**Work request**
Exclude the pictures and repeat all of the data exactly.

**Data extract**

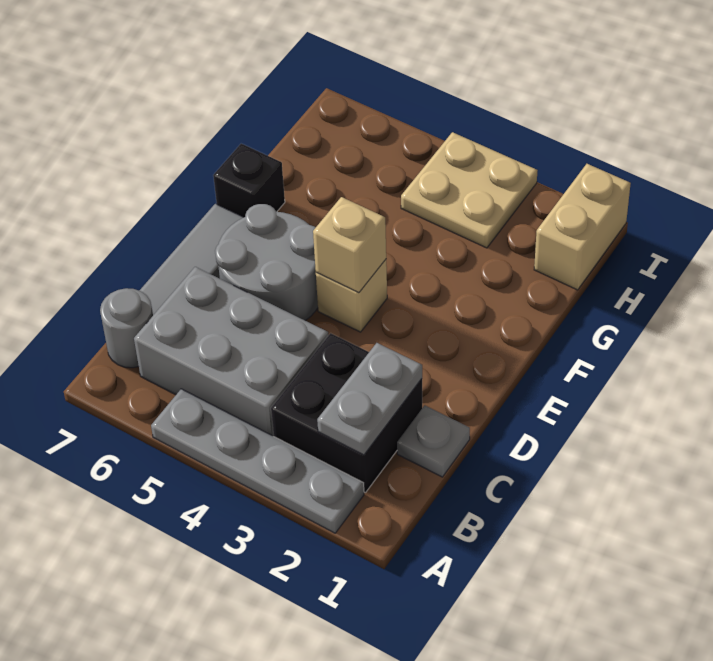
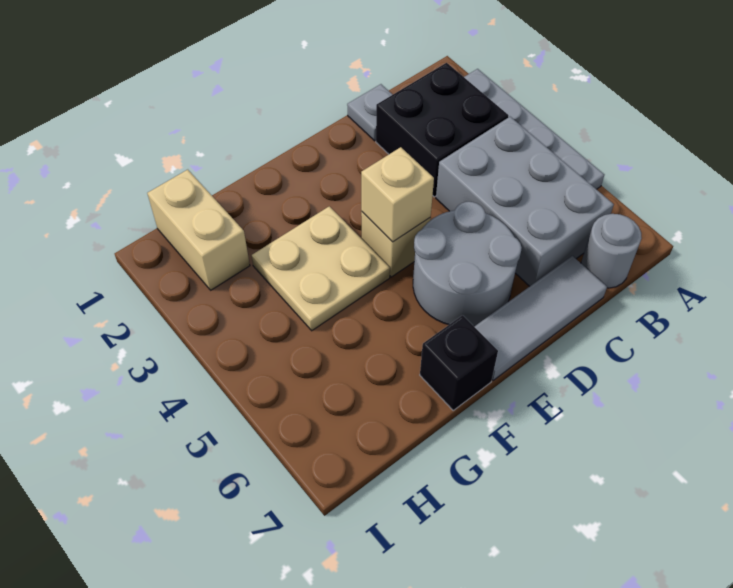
grey plate B2:C2 level 2 -> none
tan brick H1:I1 level 1 -> tan brick H1:H2 level 1
tan plate H3:I4 level 1 -> tan plate F3:G4 level 1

**Response to this task**
grey plate B2:C2 level 2 -> none
tan brick H1:I1 level 1 -> tan brick H1:H2 level 1
tan plate H3:I4 level 1 -> tan plate F3:G4 level 1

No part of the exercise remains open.